Extracted data entries:
--------------------------------

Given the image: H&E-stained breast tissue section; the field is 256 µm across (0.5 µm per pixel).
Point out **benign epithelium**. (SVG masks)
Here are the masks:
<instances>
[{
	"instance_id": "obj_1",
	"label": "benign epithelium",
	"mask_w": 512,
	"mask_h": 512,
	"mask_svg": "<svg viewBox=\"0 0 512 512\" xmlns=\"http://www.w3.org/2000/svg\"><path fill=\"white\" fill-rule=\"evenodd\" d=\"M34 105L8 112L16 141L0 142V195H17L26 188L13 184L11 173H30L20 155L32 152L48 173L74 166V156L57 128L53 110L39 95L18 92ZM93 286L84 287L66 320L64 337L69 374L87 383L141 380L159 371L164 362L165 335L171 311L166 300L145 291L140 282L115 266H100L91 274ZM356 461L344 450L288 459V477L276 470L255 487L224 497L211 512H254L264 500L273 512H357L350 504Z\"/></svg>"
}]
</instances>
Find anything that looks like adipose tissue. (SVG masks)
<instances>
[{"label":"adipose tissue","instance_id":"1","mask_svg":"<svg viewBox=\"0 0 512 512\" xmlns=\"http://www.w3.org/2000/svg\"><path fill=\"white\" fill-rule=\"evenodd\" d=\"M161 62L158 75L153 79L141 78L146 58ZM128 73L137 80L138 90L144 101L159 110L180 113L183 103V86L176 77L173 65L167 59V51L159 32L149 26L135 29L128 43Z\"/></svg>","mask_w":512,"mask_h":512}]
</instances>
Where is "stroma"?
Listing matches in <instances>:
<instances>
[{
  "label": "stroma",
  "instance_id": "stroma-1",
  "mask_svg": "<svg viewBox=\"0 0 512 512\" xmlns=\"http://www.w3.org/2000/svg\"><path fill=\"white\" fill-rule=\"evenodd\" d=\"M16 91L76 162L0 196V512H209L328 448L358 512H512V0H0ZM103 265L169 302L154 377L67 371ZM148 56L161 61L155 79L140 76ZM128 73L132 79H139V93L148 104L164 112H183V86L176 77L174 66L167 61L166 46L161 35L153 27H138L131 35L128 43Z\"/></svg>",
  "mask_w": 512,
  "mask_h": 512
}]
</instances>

--------------------------------

Task requirements:
Transcribe every entry exactly, omitting nothing.

Output for this exercise:
Given the image: H&E-stained breast tissue section; the field is 256 µm across (0.5 µm per pixel).
Point out **benign epithelium**. (SVG masks)
Here are the masks:
<instances>
[{
	"instance_id": "obj_1",
	"label": "benign epithelium",
	"mask_w": 512,
	"mask_h": 512,
	"mask_svg": "<svg viewBox=\"0 0 512 512\" xmlns=\"http://www.w3.org/2000/svg\"><path fill=\"white\" fill-rule=\"evenodd\" d=\"M34 105L8 112L16 141L0 142V195H17L26 188L13 184L11 173H30L20 155L32 152L48 173L74 166V156L57 128L53 110L39 95L18 92ZM93 286L84 287L66 320L64 337L69 374L87 383L141 380L159 371L164 362L165 335L171 311L166 300L145 291L140 282L115 266H100L91 274ZM356 461L344 450L288 459V477L276 470L255 487L224 497L211 512H254L264 500L273 512H357L350 504Z\"/></svg>"
}]
</instances>
Find anything that looks like adipose tissue. (SVG masks)
<instances>
[{"label":"adipose tissue","instance_id":"1","mask_svg":"<svg viewBox=\"0 0 512 512\" xmlns=\"http://www.w3.org/2000/svg\"><path fill=\"white\" fill-rule=\"evenodd\" d=\"M161 62L158 75L153 79L141 78L146 58ZM128 73L137 80L138 90L144 101L159 110L180 113L183 103V86L176 77L173 65L167 59V51L159 32L149 26L135 29L128 43Z\"/></svg>","mask_w":512,"mask_h":512}]
</instances>
Where is "stroma"?
Listing matches in <instances>:
<instances>
[{
  "label": "stroma",
  "instance_id": "stroma-1",
  "mask_svg": "<svg viewBox=\"0 0 512 512\" xmlns=\"http://www.w3.org/2000/svg\"><path fill=\"white\" fill-rule=\"evenodd\" d=\"M16 91L76 162L0 196V512H209L328 448L358 512H512V0H0ZM103 265L169 302L154 377L67 371ZM148 56L161 61L155 79L140 76ZM128 73L132 79H139V93L148 104L164 112H183V86L176 77L174 66L167 61L166 46L161 35L153 27H138L131 35L128 43Z\"/></svg>",
  "mask_w": 512,
  "mask_h": 512
}]
</instances>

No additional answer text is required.